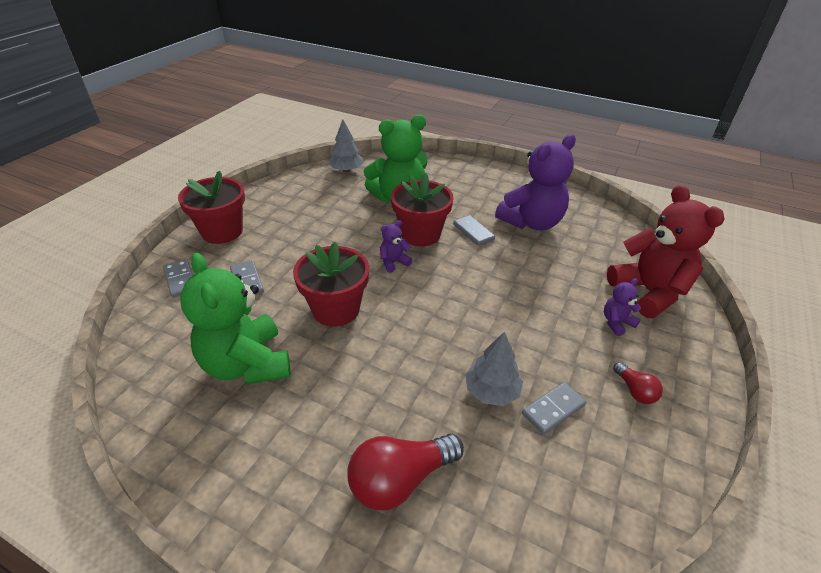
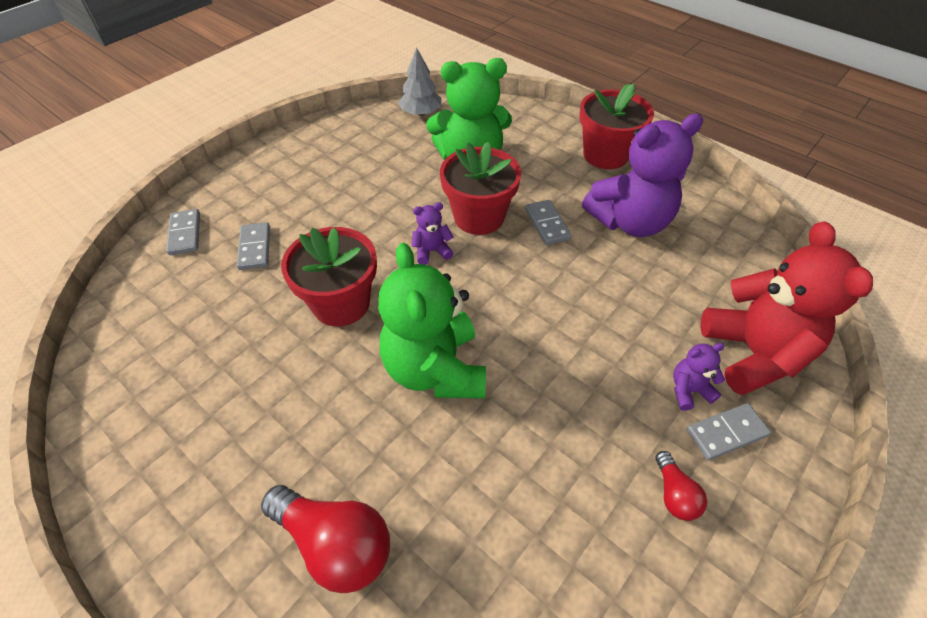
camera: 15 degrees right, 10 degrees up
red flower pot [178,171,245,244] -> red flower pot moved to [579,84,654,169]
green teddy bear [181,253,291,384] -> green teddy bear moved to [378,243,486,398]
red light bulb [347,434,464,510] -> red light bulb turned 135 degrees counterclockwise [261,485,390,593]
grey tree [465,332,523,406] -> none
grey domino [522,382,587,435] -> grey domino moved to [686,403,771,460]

--

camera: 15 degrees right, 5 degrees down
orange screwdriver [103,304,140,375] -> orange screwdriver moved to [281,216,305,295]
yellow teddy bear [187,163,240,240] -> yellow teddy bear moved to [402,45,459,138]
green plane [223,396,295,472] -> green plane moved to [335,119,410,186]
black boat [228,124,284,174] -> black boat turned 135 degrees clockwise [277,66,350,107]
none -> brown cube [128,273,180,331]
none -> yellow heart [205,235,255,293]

==

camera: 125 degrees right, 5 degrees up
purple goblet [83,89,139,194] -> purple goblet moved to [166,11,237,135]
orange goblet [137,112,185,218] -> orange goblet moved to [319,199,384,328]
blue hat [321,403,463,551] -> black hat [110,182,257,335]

▶ _What the task requires_: An exact copy of the lines above, from the one containing "camera: 15 degrees right, 10 degrees up" down to the one containing "grey domino [522,382,587,435]" and including both, is the whole answer; retype it and nothing else.

▶ _Solution to this task_:
camera: 15 degrees right, 10 degrees up
red flower pot [178,171,245,244] -> red flower pot moved to [579,84,654,169]
green teddy bear [181,253,291,384] -> green teddy bear moved to [378,243,486,398]
red light bulb [347,434,464,510] -> red light bulb turned 135 degrees counterclockwise [261,485,390,593]
grey tree [465,332,523,406] -> none
grey domino [522,382,587,435] -> grey domino moved to [686,403,771,460]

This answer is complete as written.